▶ [Exercise details] Leaving out the pictures, write out exactly each line from the line with "PIR2 pin OUT: D7 -> D2" through the close of the listing below.

▶ [Records for processing]

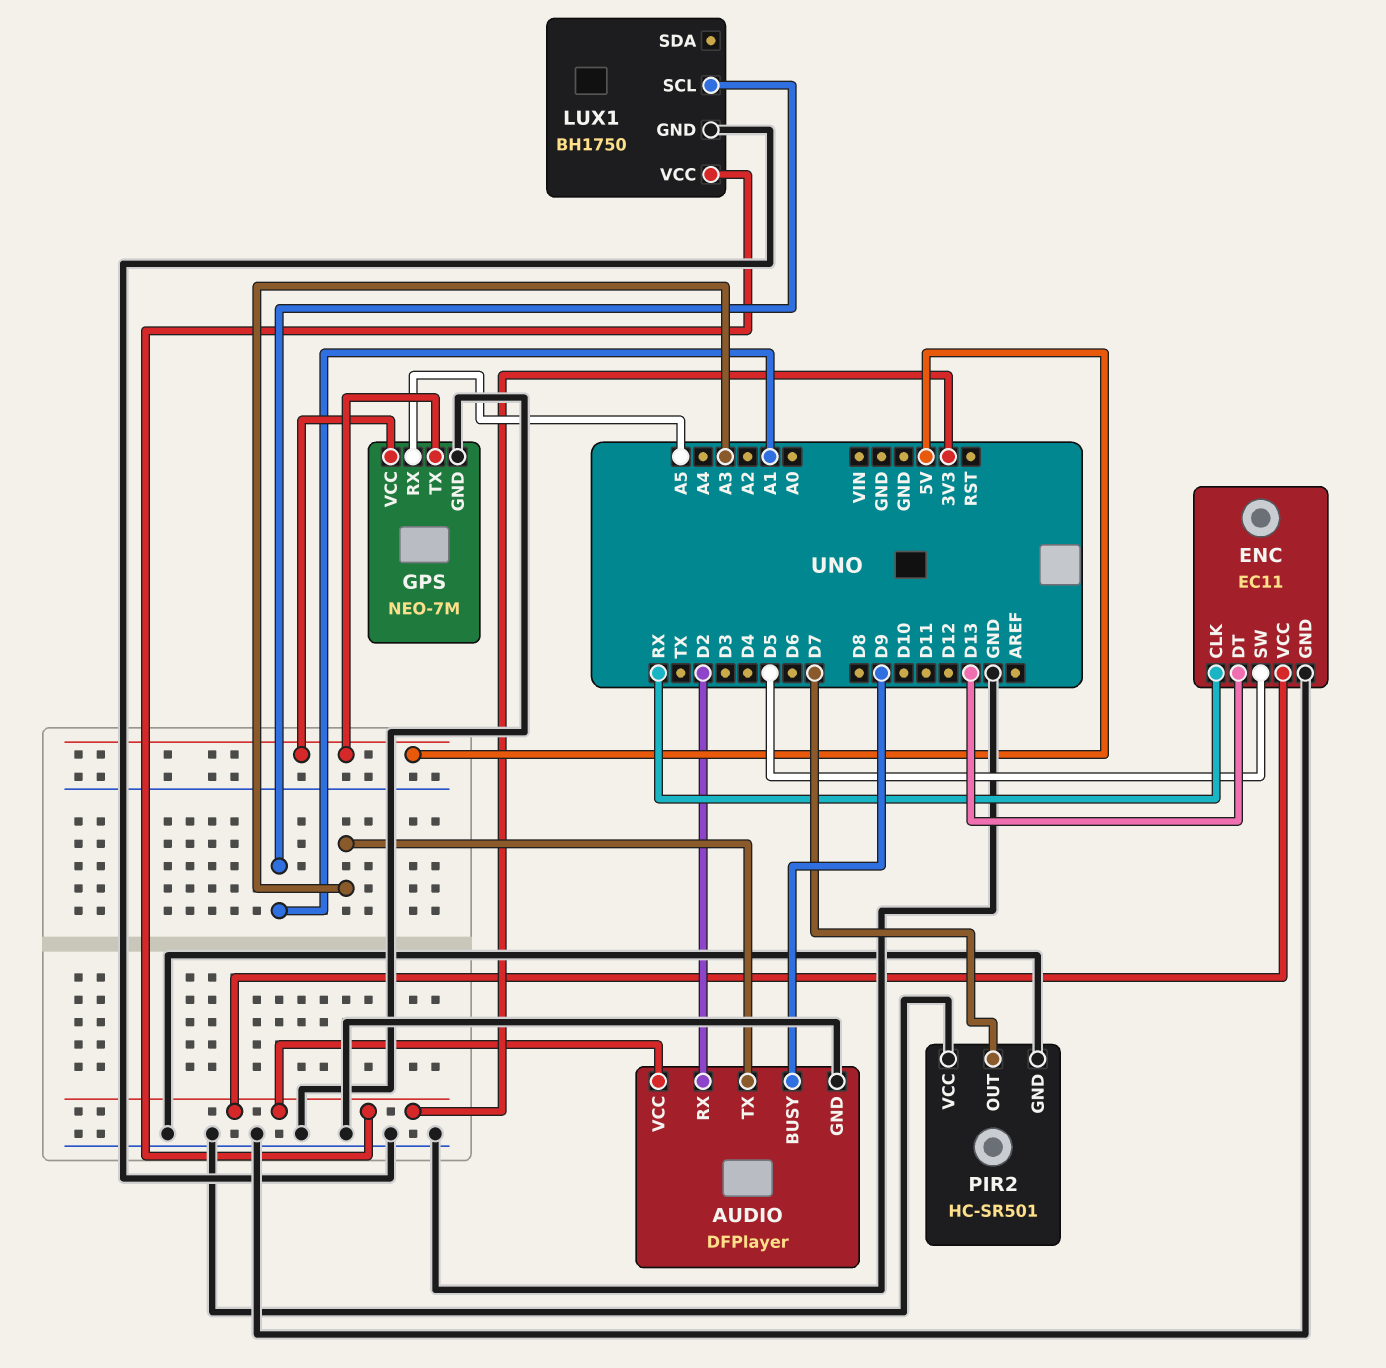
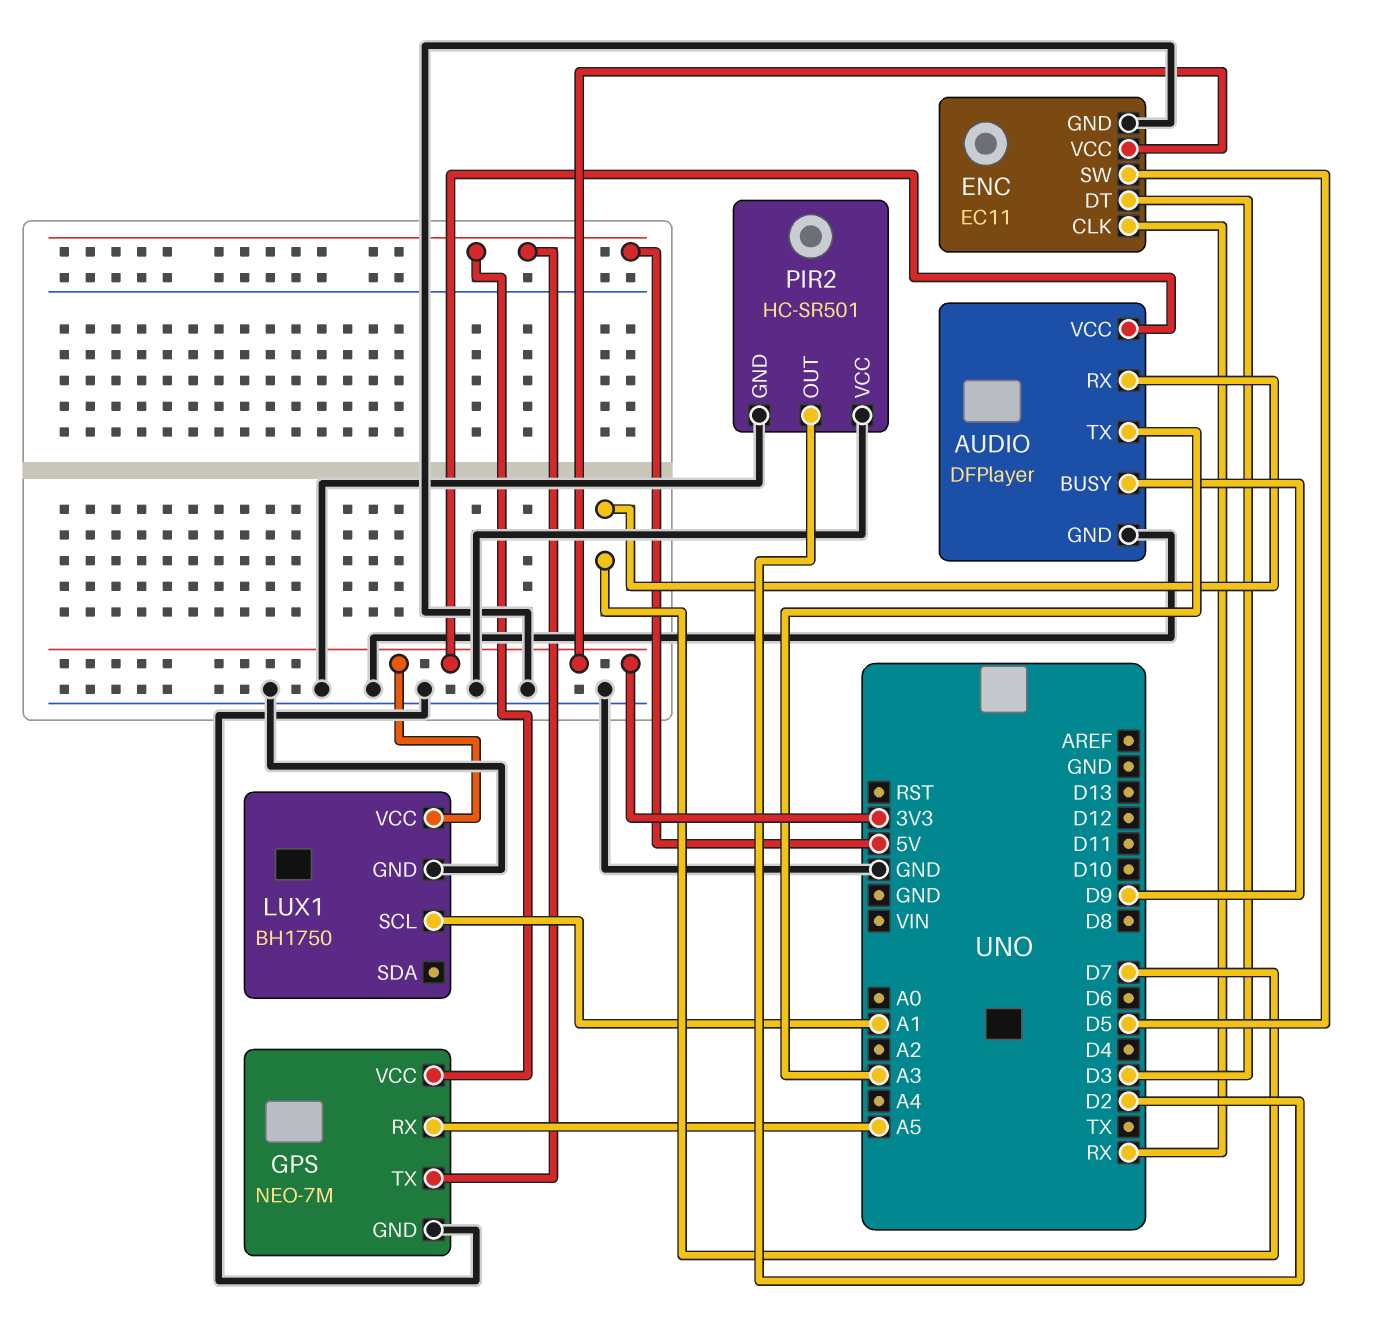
AUDIO pin RX: D2 -> D7
ENC pin DT: D13 -> D3
PIR2 pin OUT: D7 -> D2

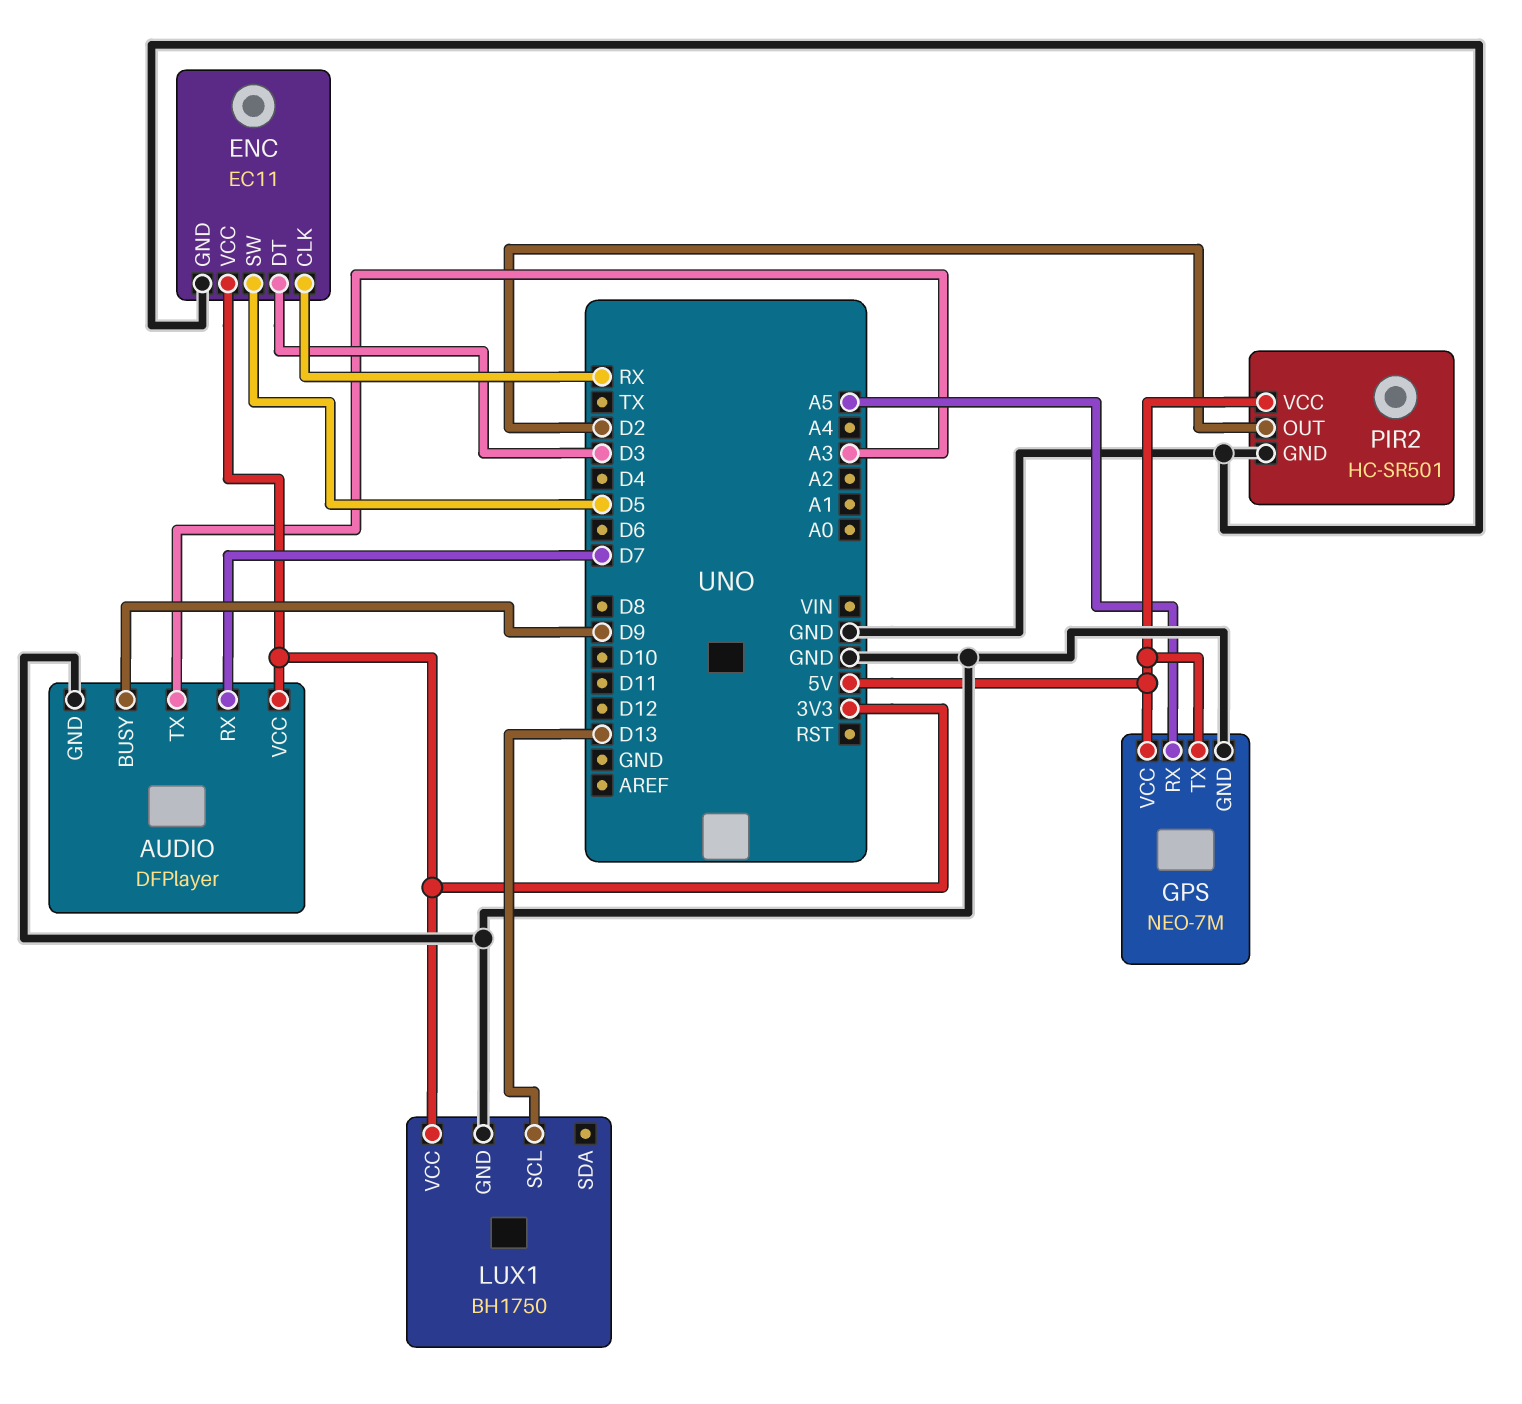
LUX1 pin SCL: A1 -> D13
PIR2 pin VCC: GND -> 5V

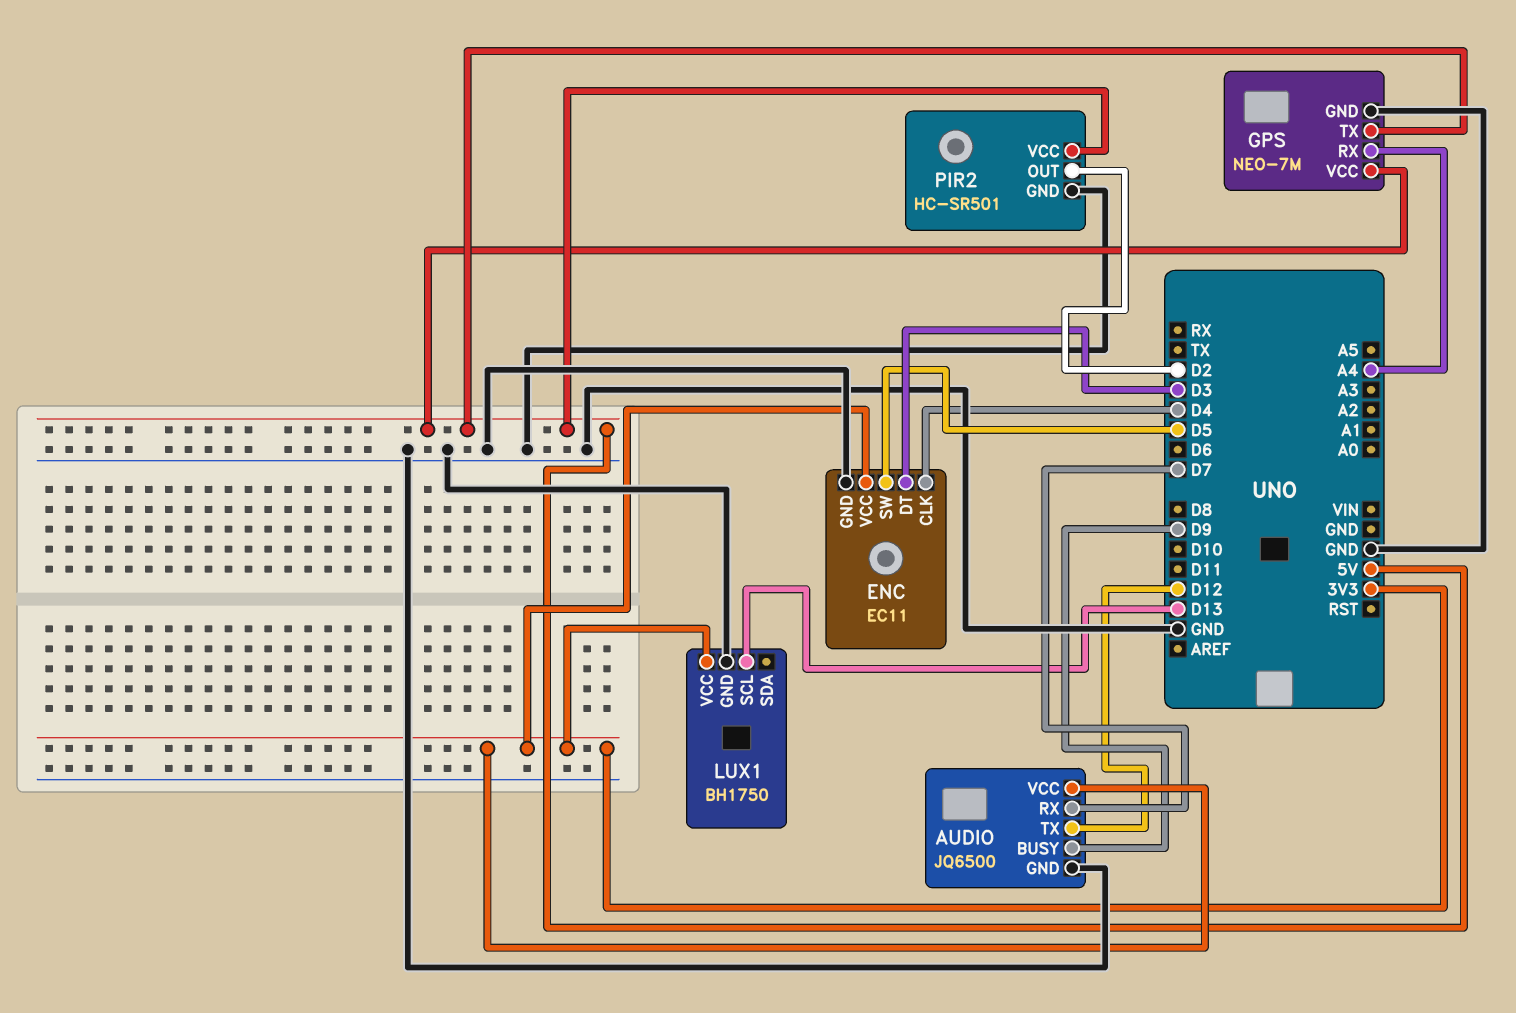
AUDIO: DFPlayer -> JQ6500
AUDIO pin TX: A3 -> D12
ENC pin CLK: RX -> D4
GPS pin RX: A5 -> A4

▶ [Response box]
PIR2 pin OUT: D7 -> D2

LUX1 pin SCL: A1 -> D13
PIR2 pin VCC: GND -> 5V

AUDIO: DFPlayer -> JQ6500
AUDIO pin TX: A3 -> D12
ENC pin CLK: RX -> D4
GPS pin RX: A5 -> A4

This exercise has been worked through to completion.